_Problem statement_
What is needed is every line of the material that contains "moved".

|---|

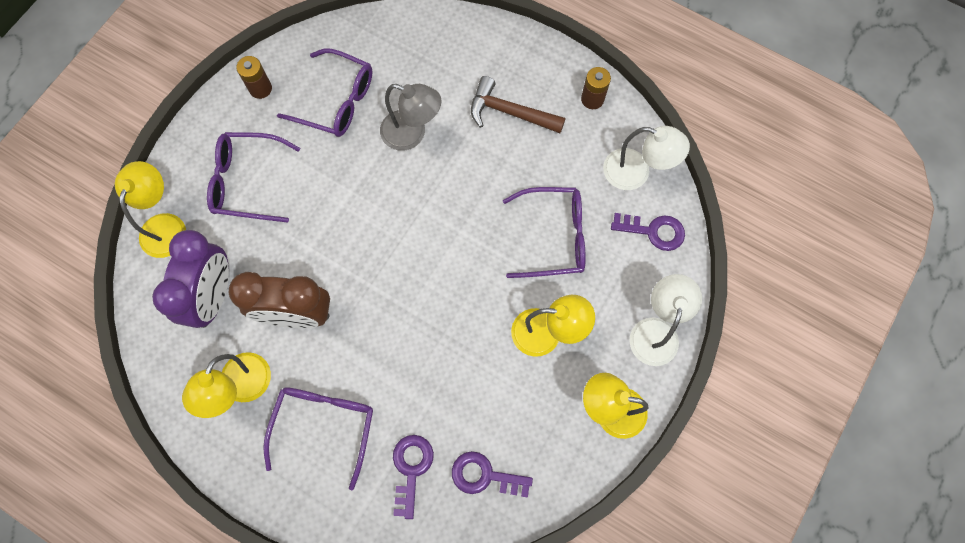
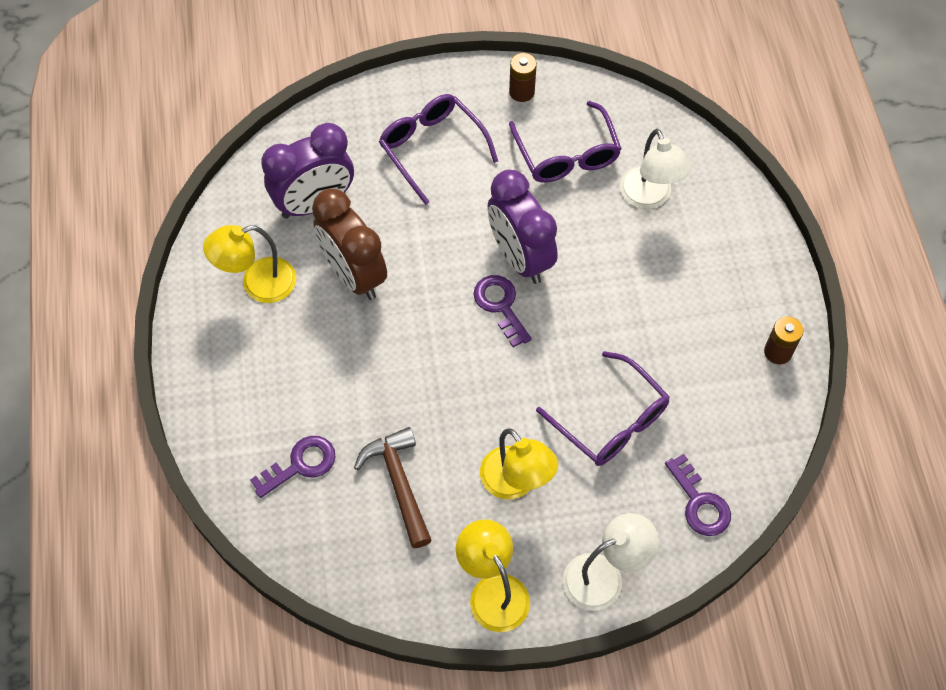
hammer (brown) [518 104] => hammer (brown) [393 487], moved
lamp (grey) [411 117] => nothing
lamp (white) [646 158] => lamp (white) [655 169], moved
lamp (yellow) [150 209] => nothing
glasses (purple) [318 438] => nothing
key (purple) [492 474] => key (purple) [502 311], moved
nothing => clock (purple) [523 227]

|---|

_Task answer_
hammer (brown) [518 104] => hammer (brown) [393 487], moved
lamp (white) [646 158] => lamp (white) [655 169], moved
key (purple) [492 474] => key (purple) [502 311], moved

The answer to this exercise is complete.